TASK>
Retype, without changes or pictures, only the lines that begin at the one containing "yellow clock: 1 -> 2" and end at the last line of the records that follow.

PROVIDED ENTRIES>

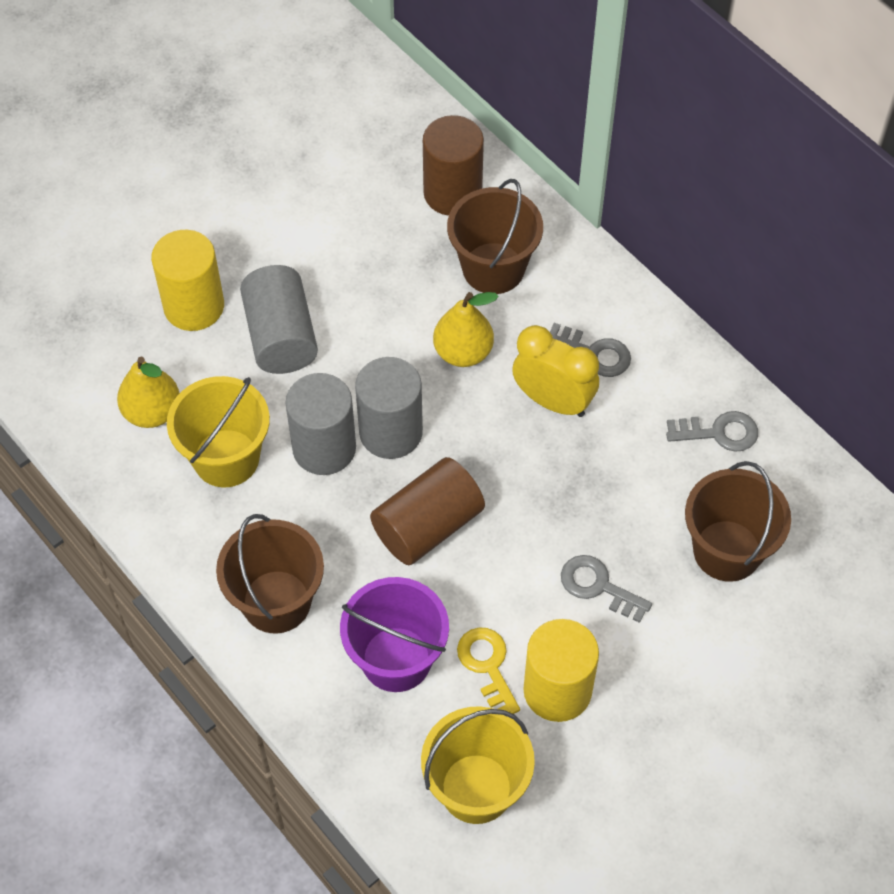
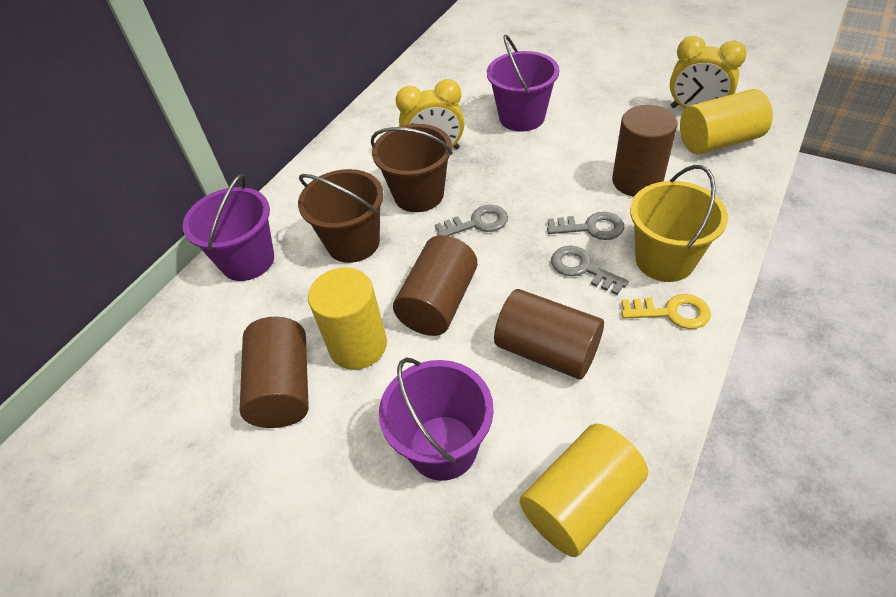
brown bucket: 3 -> 2
brown cylinder: 2 -> 4
grey cylinder: 3 -> 0
purple bucket: 1 -> 3
yellow bucket: 2 -> 1
yellow clock: 1 -> 2
yellow cylinder: 2 -> 3
yellow pear: 2 -> 0

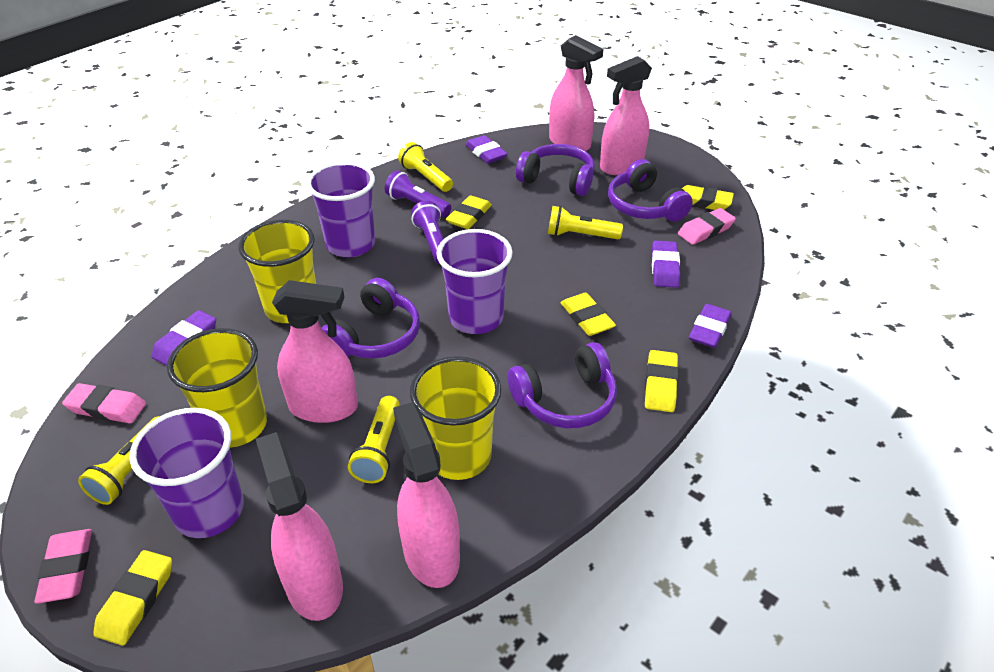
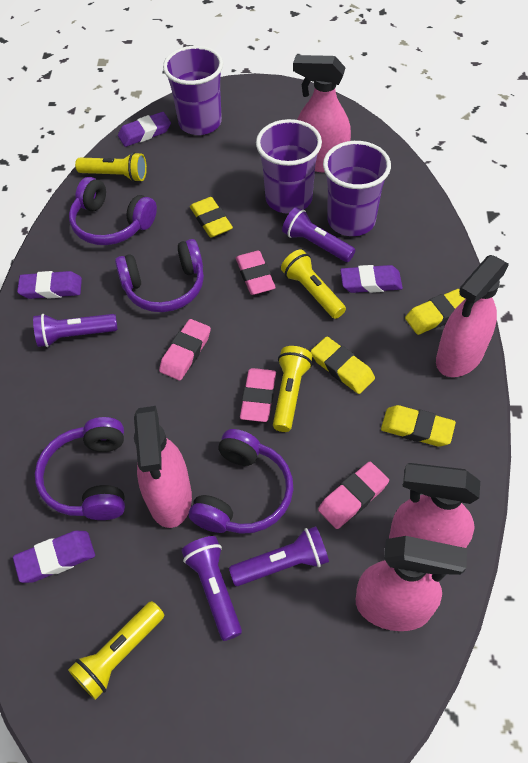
pink eraser: 3 -> 4
purple flashlight: 2 -> 4
yellow cup: 3 -> 0
yellow eraser: 5 -> 4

TASK OUTPUT>
yellow clock: 1 -> 2
yellow cylinder: 2 -> 3
yellow pear: 2 -> 0

pink eraser: 3 -> 4
purple flashlight: 2 -> 4
yellow cup: 3 -> 0
yellow eraser: 5 -> 4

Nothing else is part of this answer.